HOW TO COMPLETE THIS TASK: Work through the entries below line by line and give the number of lines with the string "cone", nothing else.

EXERCISE INPUTS:
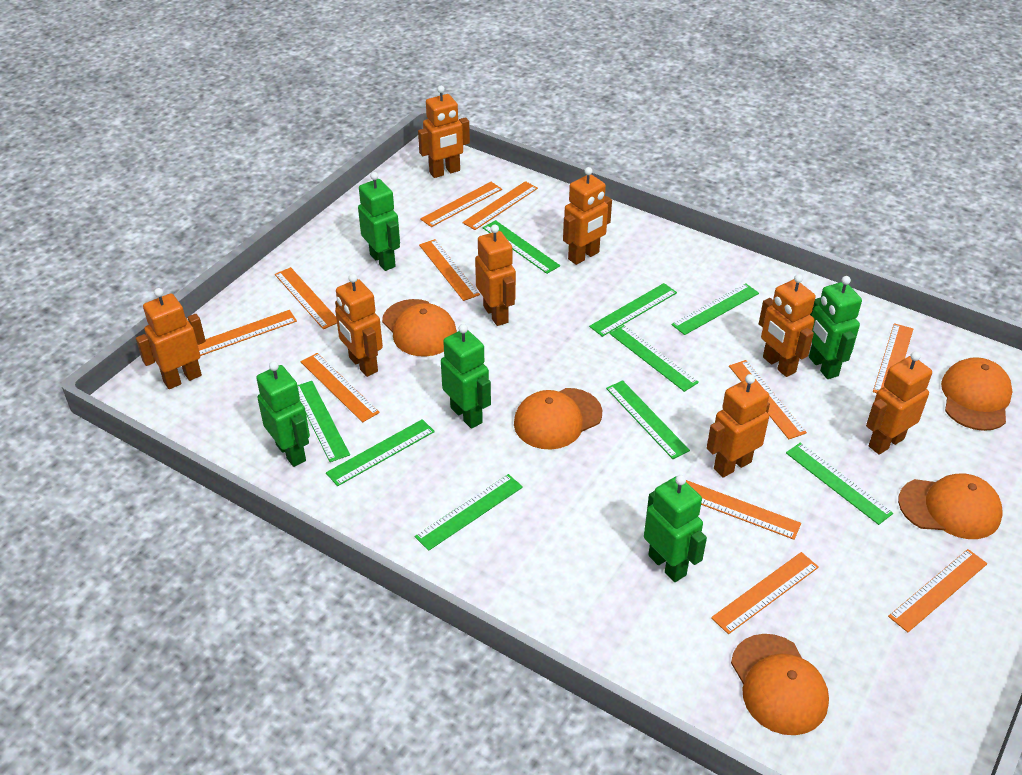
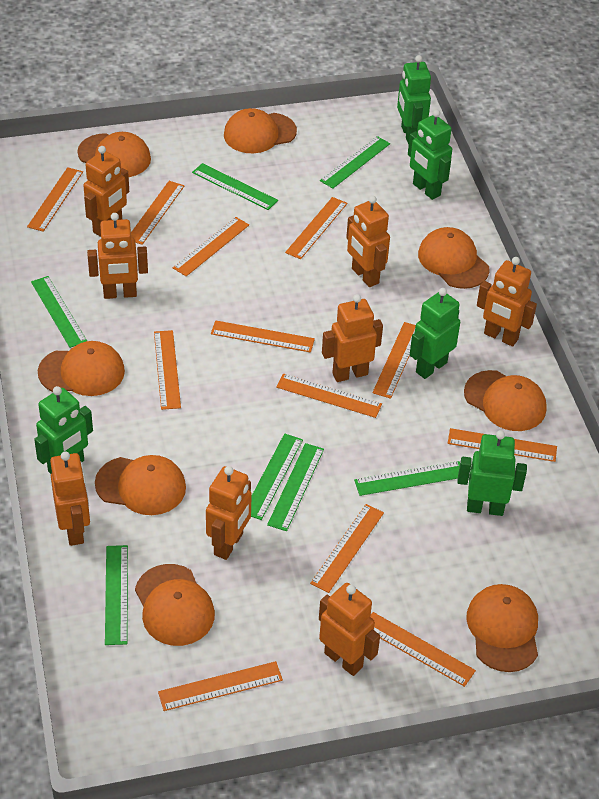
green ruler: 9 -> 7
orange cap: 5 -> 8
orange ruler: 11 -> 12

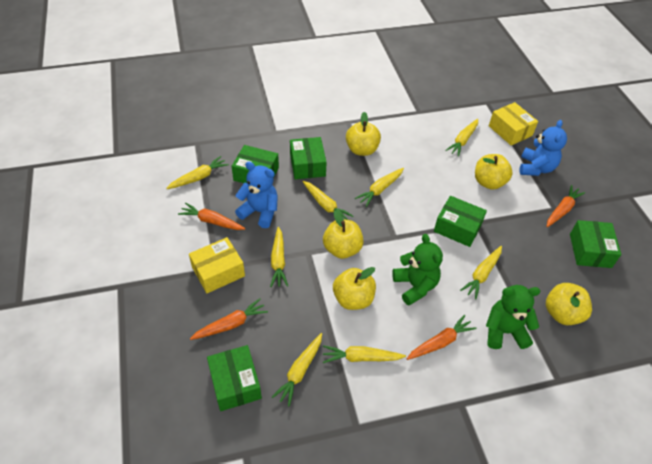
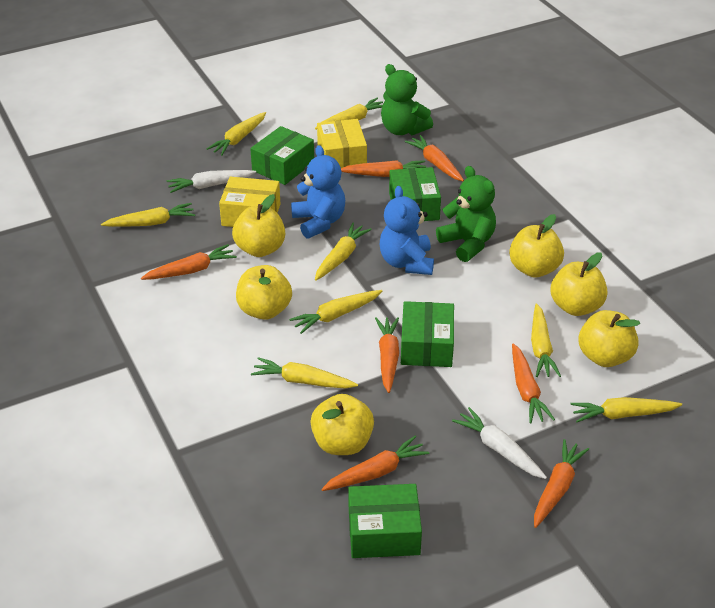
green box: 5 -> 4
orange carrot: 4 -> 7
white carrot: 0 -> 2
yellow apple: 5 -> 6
...
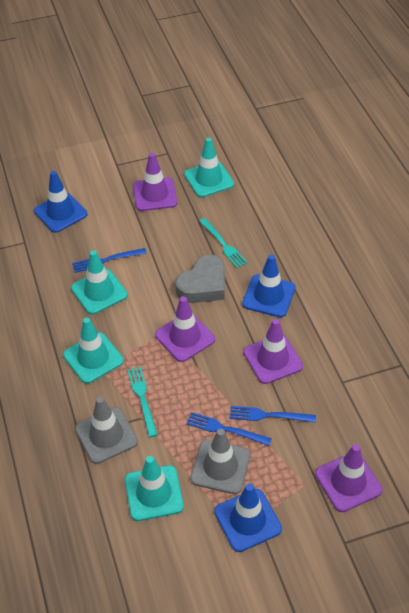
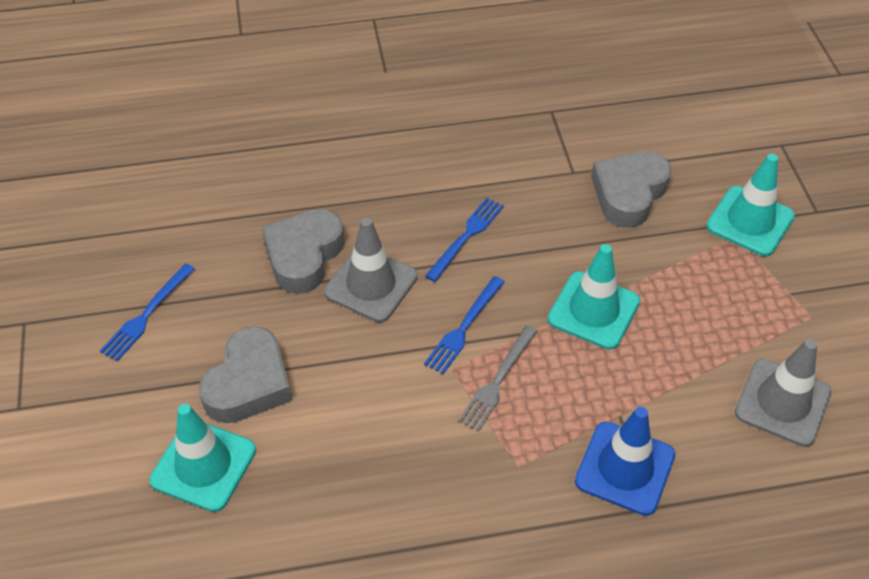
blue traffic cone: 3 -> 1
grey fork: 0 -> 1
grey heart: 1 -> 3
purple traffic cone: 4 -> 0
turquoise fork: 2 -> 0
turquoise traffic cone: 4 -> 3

EXERCISE SOLUTION: 3